(Colored object listings)

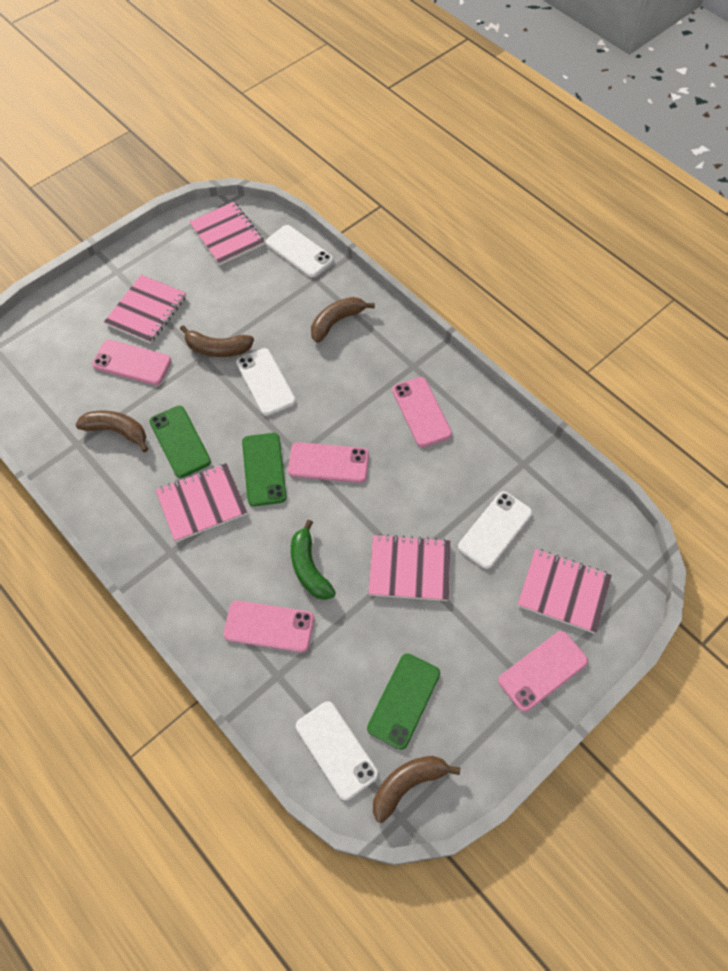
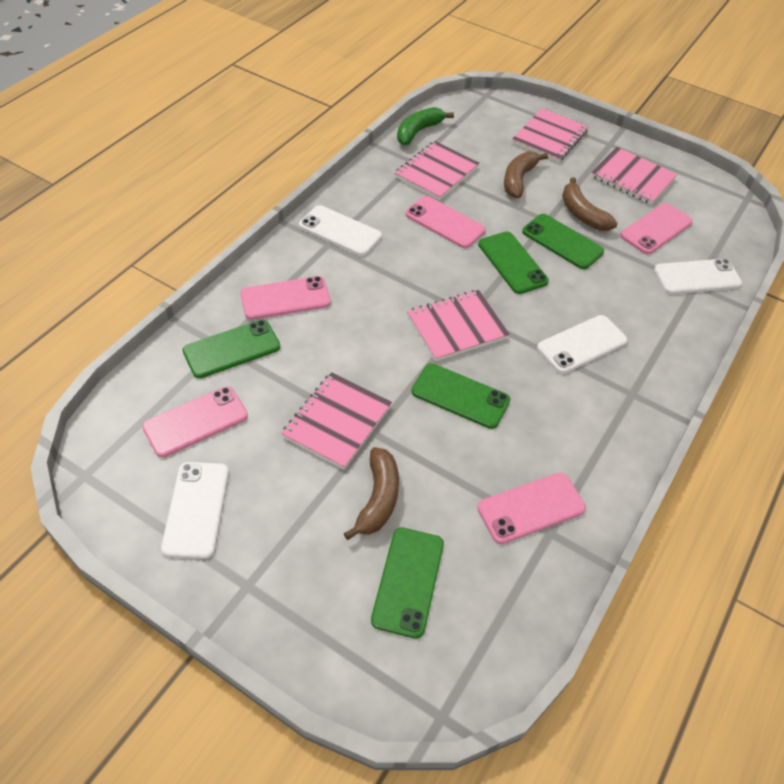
brown banana: 4 -> 3
green phone: 3 -> 5

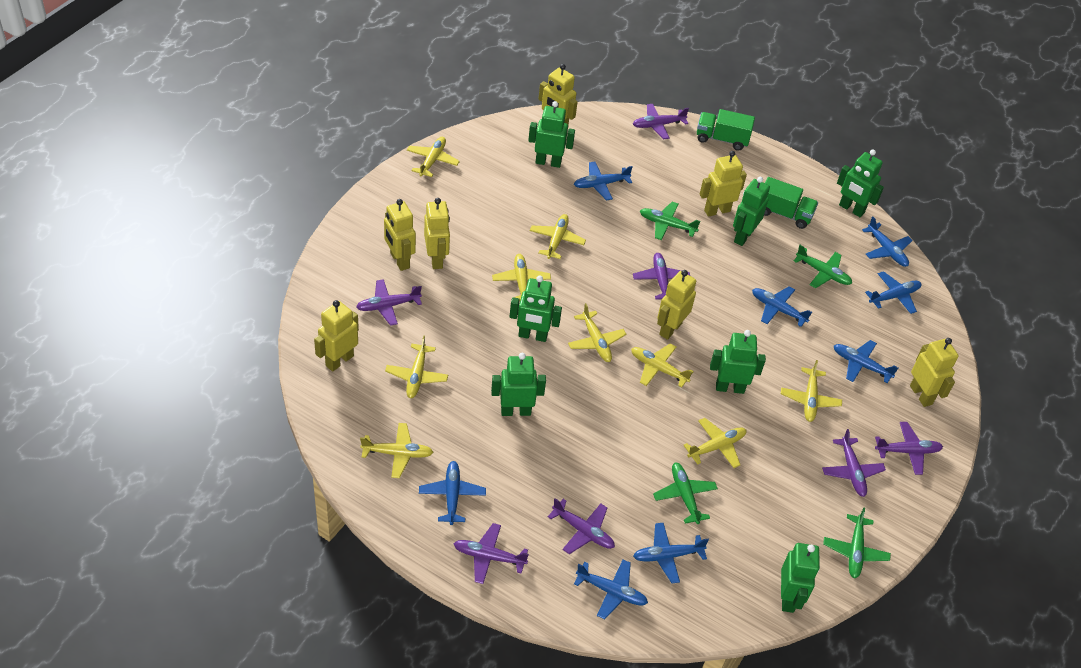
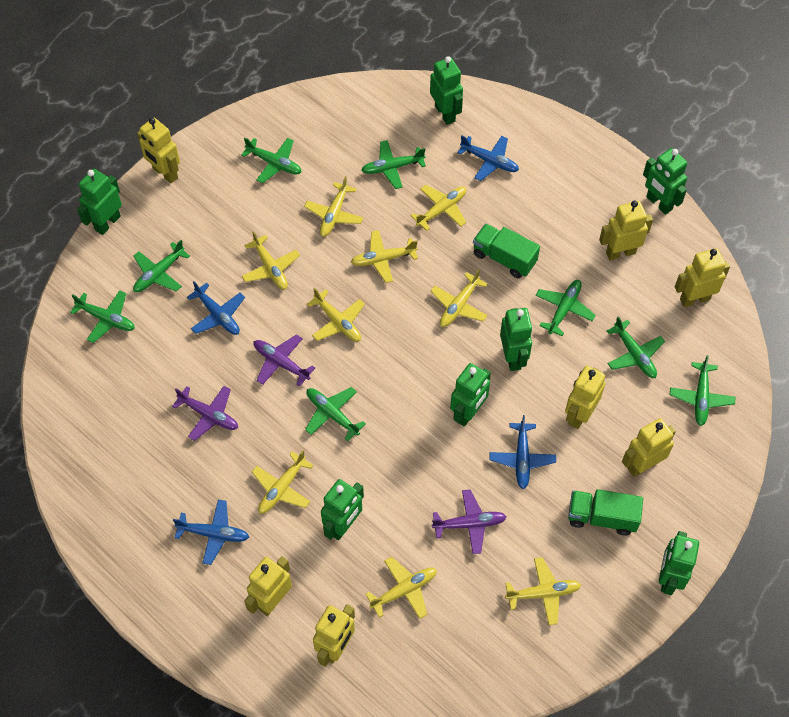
blue plane: 8 -> 4
green plane: 4 -> 8
purple plane: 7 -> 3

* **EXERCISE INSTRUCTIONS**: Pick from the records each line that contains the word "plane" and show it.

* **YOUR SOLUTION**:
blue plane: 8 -> 4
green plane: 4 -> 8
purple plane: 7 -> 3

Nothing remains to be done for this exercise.